◆ WHAT YOU NEED TO DO ◆
Please repeat the whole listing exactly, but leave out any picture it holds.

◆ DATASET RECORDS ◆
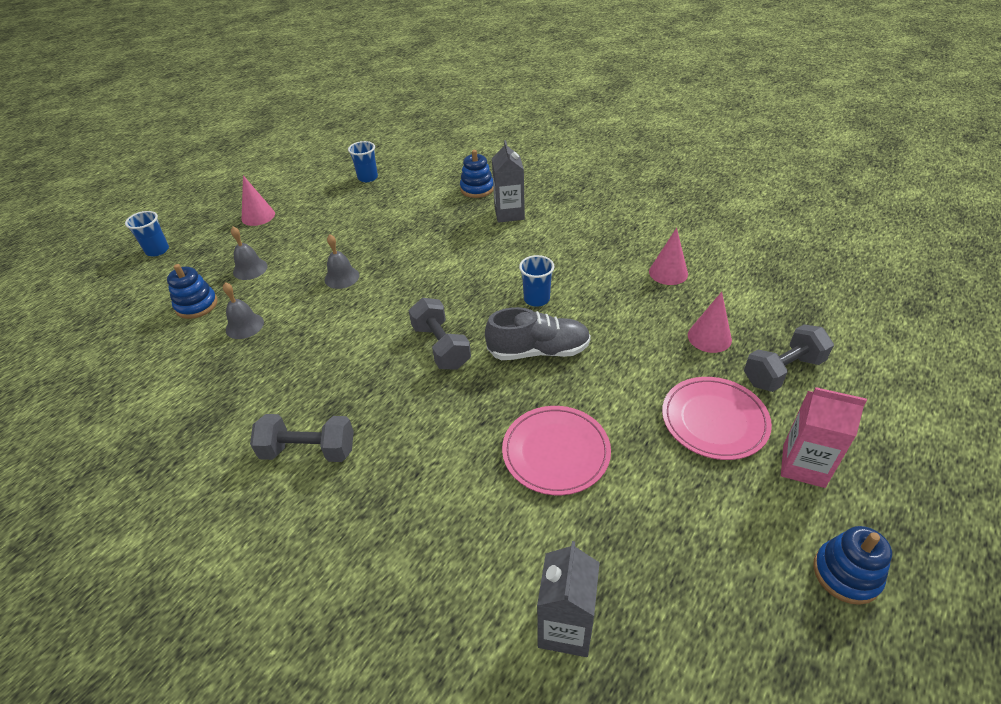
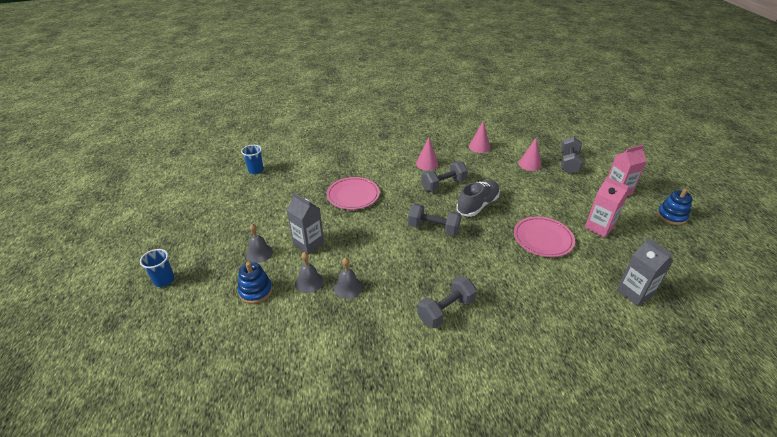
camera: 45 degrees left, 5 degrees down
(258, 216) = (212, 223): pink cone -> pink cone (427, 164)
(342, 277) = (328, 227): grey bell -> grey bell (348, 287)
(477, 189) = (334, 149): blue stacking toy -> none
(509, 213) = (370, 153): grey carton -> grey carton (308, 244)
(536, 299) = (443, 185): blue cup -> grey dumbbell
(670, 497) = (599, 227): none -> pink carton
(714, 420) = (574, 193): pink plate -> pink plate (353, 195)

◆ RESPONSE ◆
camera: 45 degrees left, 5 degrees down
(258, 216) = (212, 223): pink cone -> pink cone (427, 164)
(342, 277) = (328, 227): grey bell -> grey bell (348, 287)
(477, 189) = (334, 149): blue stacking toy -> none
(509, 213) = (370, 153): grey carton -> grey carton (308, 244)
(536, 299) = (443, 185): blue cup -> grey dumbbell
(670, 497) = (599, 227): none -> pink carton
(714, 420) = (574, 193): pink plate -> pink plate (353, 195)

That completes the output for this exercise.